- _What is required_
All pictures are to be excluded when the data below is output verbatim.

- _Recorded information_

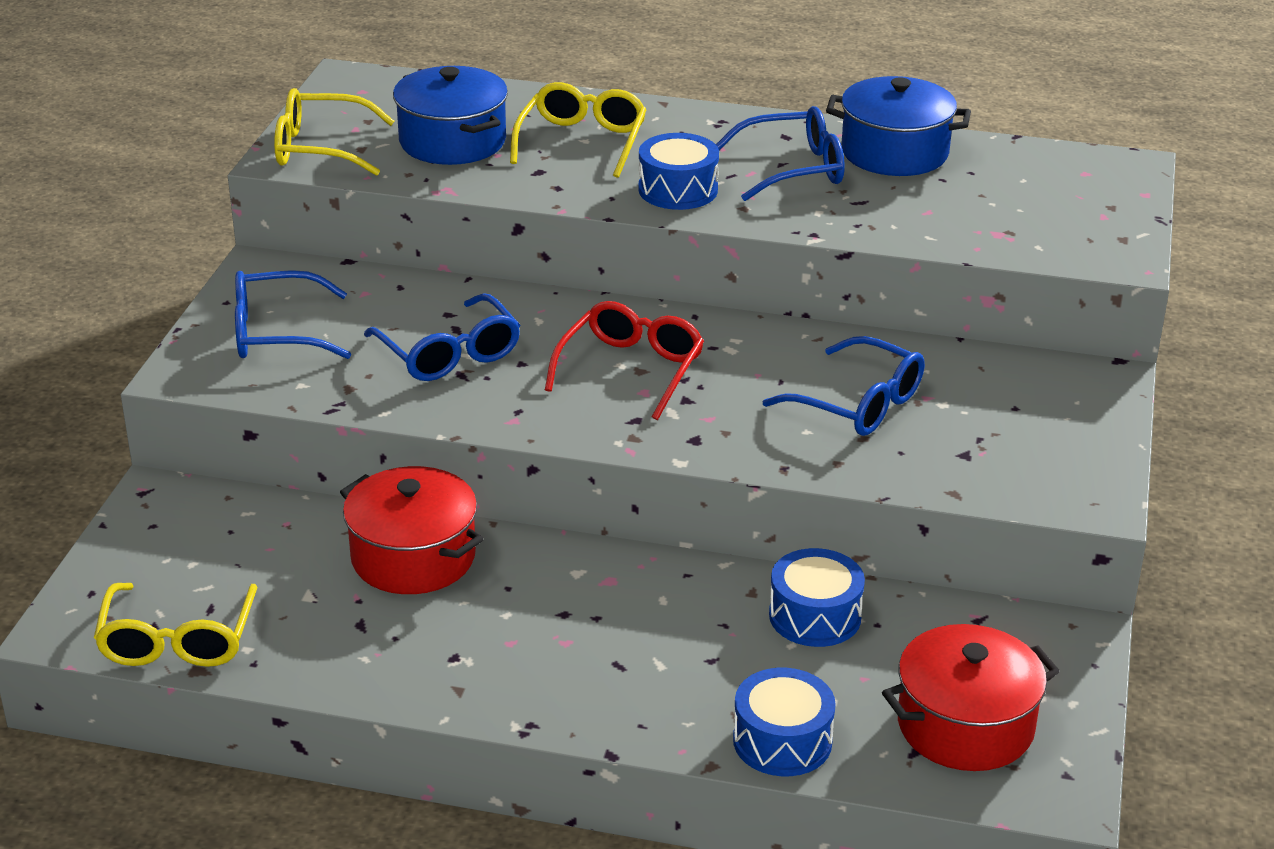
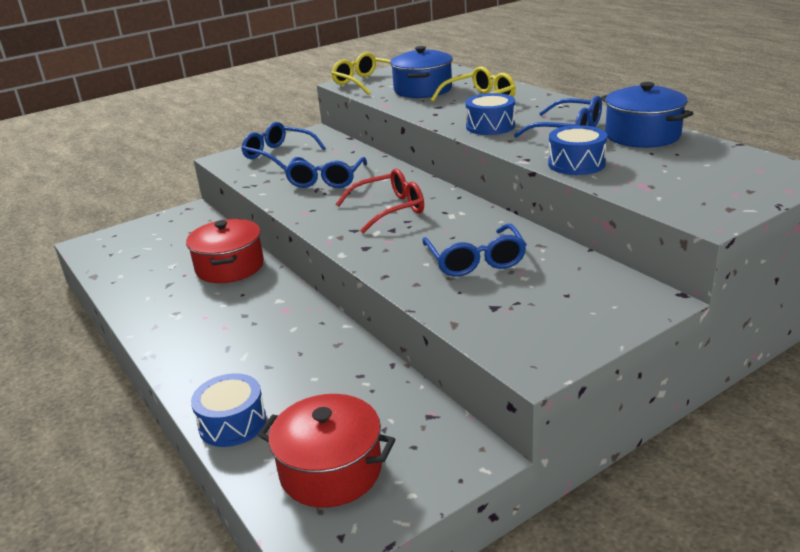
camera: 45 degrees right, 5 degrees down
(178, 640) = (107, 262): yellow glasses -> none
(815, 616) = (347, 370): blue drum -> blue drum (576, 164)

- _Answer below_
camera: 45 degrees right, 5 degrees down
(178, 640) = (107, 262): yellow glasses -> none
(815, 616) = (347, 370): blue drum -> blue drum (576, 164)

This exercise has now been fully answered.